The entries shown below are to be printed in full, unaltered.

**Coordinate-based object records**
__________

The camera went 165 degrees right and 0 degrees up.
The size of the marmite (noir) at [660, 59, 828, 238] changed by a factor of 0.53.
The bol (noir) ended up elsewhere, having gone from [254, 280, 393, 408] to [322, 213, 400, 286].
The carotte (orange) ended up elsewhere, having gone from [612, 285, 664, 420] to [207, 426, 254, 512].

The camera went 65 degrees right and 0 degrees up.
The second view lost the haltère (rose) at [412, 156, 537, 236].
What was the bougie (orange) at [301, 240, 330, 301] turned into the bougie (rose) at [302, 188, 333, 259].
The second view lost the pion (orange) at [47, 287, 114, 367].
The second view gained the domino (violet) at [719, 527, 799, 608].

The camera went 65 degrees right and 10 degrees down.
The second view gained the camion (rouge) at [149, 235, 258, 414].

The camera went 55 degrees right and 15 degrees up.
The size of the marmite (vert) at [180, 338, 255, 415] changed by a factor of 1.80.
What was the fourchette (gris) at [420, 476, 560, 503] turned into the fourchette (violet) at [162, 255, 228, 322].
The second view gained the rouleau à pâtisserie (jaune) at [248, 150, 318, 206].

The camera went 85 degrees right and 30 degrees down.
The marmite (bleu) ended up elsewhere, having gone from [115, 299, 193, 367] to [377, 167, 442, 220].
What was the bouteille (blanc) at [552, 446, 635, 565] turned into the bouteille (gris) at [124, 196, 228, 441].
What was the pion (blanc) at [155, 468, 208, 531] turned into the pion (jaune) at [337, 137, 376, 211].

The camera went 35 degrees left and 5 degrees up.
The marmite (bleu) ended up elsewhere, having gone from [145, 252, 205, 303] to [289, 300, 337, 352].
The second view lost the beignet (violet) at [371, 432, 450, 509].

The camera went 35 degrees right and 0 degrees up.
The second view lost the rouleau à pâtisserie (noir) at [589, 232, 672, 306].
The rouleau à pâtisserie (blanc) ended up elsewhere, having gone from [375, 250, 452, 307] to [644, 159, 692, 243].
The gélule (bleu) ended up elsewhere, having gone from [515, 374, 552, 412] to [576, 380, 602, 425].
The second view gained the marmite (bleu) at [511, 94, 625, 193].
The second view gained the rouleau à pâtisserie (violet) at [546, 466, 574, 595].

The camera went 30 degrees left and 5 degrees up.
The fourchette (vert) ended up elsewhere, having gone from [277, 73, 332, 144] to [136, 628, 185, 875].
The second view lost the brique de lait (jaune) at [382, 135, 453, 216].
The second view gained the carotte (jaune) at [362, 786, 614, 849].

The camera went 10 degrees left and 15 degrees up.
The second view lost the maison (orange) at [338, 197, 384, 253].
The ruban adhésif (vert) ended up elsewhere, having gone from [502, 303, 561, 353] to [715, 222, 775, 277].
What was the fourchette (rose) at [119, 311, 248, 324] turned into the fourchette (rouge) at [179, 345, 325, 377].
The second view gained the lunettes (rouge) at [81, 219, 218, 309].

__________

**REPLY**
The camera went 165 degrees right and 0 degrees up.
The size of the marmite (noir) at [660, 59, 828, 238] changed by a factor of 0.53.
The bol (noir) ended up elsewhere, having gone from [254, 280, 393, 408] to [322, 213, 400, 286].
The carotte (orange) ended up elsewhere, having gone from [612, 285, 664, 420] to [207, 426, 254, 512].

The camera went 65 degrees right and 0 degrees up.
The second view lost the haltère (rose) at [412, 156, 537, 236].
What was the bougie (orange) at [301, 240, 330, 301] turned into the bougie (rose) at [302, 188, 333, 259].
The second view lost the pion (orange) at [47, 287, 114, 367].
The second view gained the domino (violet) at [719, 527, 799, 608].

The camera went 65 degrees right and 10 degrees down.
The second view gained the camion (rouge) at [149, 235, 258, 414].

The camera went 55 degrees right and 15 degrees up.
The size of the marmite (vert) at [180, 338, 255, 415] changed by a factor of 1.80.
What was the fourchette (gris) at [420, 476, 560, 503] turned into the fourchette (violet) at [162, 255, 228, 322].
The second view gained the rouleau à pâtisserie (jaune) at [248, 150, 318, 206].

The camera went 85 degrees right and 30 degrees down.
The marmite (bleu) ended up elsewhere, having gone from [115, 299, 193, 367] to [377, 167, 442, 220].
What was the bouteille (blanc) at [552, 446, 635, 565] turned into the bouteille (gris) at [124, 196, 228, 441].
What was the pion (blanc) at [155, 468, 208, 531] turned into the pion (jaune) at [337, 137, 376, 211].

The camera went 35 degrees left and 5 degrees up.
The marmite (bleu) ended up elsewhere, having gone from [145, 252, 205, 303] to [289, 300, 337, 352].
The second view lost the beignet (violet) at [371, 432, 450, 509].

The camera went 35 degrees right and 0 degrees up.
The second view lost the rouleau à pâtisserie (noir) at [589, 232, 672, 306].
The rouleau à pâtisserie (blanc) ended up elsewhere, having gone from [375, 250, 452, 307] to [644, 159, 692, 243].
The gélule (bleu) ended up elsewhere, having gone from [515, 374, 552, 412] to [576, 380, 602, 425].
The second view gained the marmite (bleu) at [511, 94, 625, 193].
The second view gained the rouleau à pâtisserie (violet) at [546, 466, 574, 595].

The camera went 30 degrees left and 5 degrees up.
The fourchette (vert) ended up elsewhere, having gone from [277, 73, 332, 144] to [136, 628, 185, 875].
The second view lost the brique de lait (jaune) at [382, 135, 453, 216].
The second view gained the carotte (jaune) at [362, 786, 614, 849].

The camera went 10 degrees left and 15 degrees up.
The second view lost the maison (orange) at [338, 197, 384, 253].
The ruban adhésif (vert) ended up elsewhere, having gone from [502, 303, 561, 353] to [715, 222, 775, 277].
What was the fourchette (rose) at [119, 311, 248, 324] turned into the fourchette (rouge) at [179, 345, 325, 377].
The second view gained the lunettes (rouge) at [81, 219, 218, 309].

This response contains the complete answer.